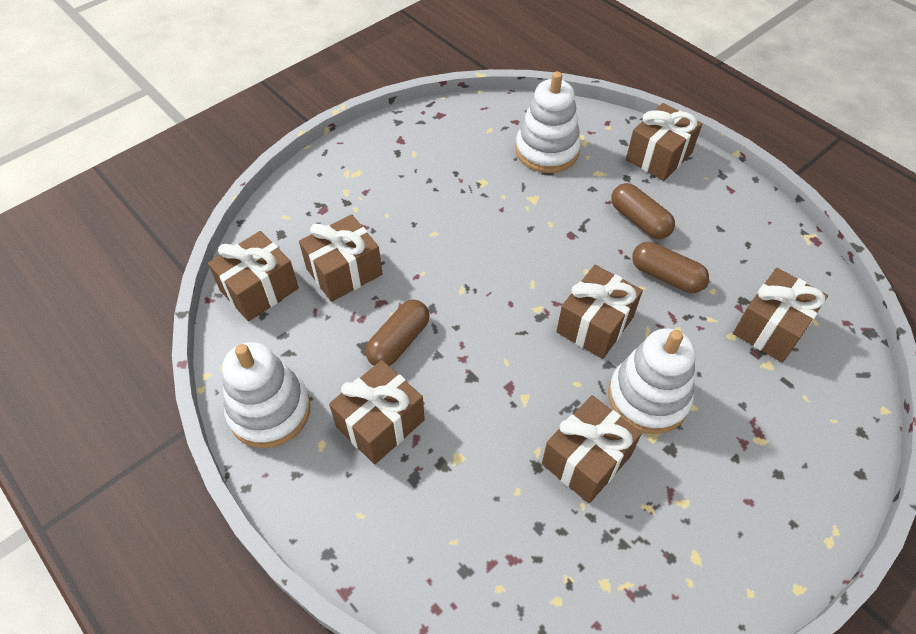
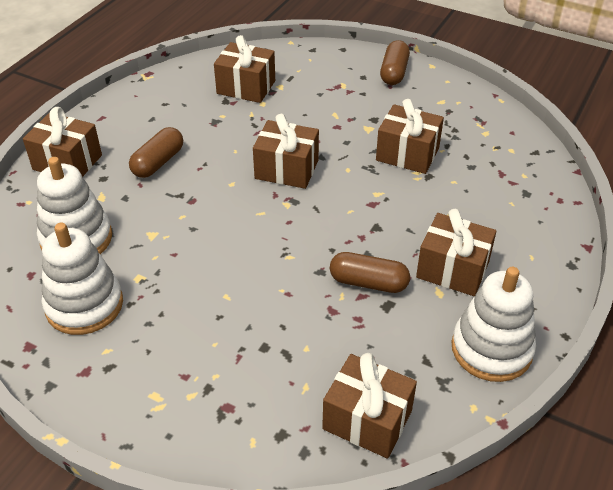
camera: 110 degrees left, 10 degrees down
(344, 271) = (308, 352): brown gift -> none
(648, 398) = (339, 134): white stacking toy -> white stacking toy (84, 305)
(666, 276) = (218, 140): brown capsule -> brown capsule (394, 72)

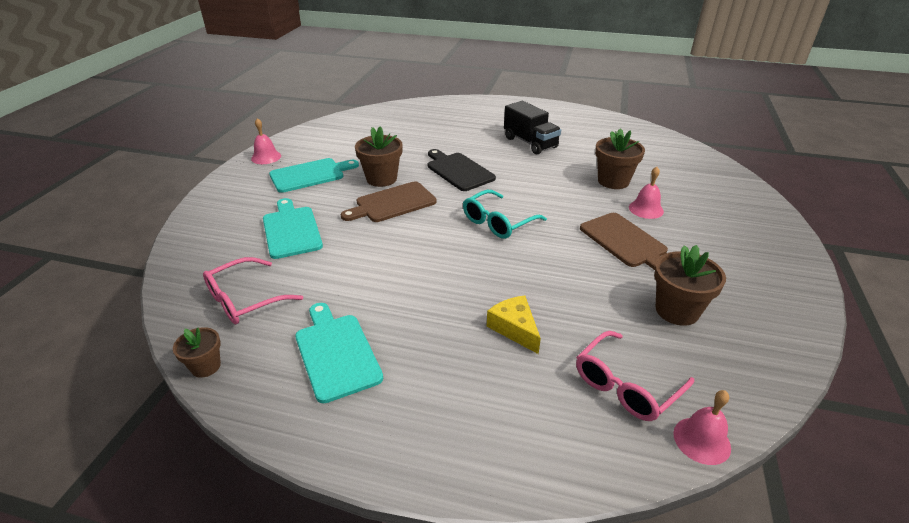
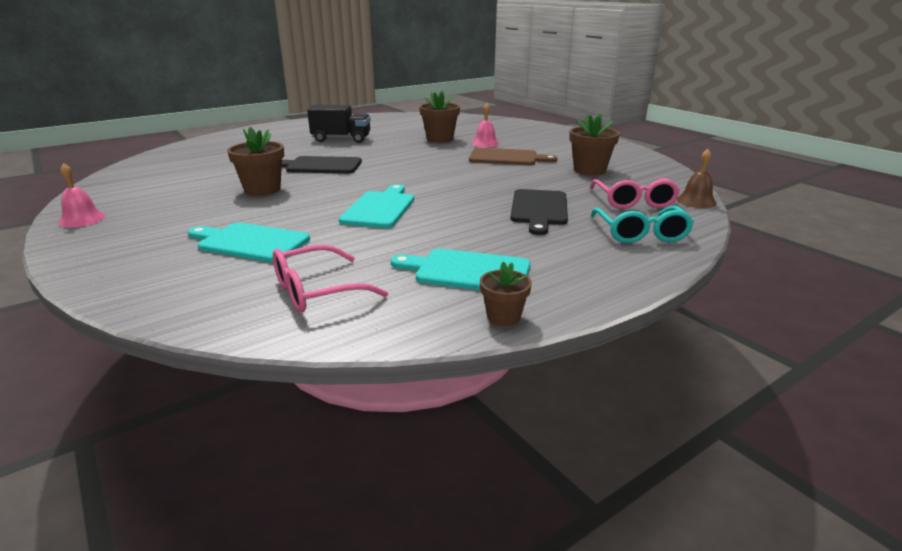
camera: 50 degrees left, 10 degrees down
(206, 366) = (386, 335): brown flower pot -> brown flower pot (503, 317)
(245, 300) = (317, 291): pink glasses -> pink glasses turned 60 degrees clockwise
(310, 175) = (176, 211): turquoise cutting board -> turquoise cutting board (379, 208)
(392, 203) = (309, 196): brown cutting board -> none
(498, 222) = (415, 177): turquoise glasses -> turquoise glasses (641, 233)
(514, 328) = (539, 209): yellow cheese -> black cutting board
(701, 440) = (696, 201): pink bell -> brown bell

*****

*INSTRUCTIONS FOR THE TASK*. The string "left" shows up in some lines of the listing. Copy each such line.

*THE ANSWER*.
camera: 110 degrees left, 10 degrees down
camera: 50 degrees left, 10 degrees down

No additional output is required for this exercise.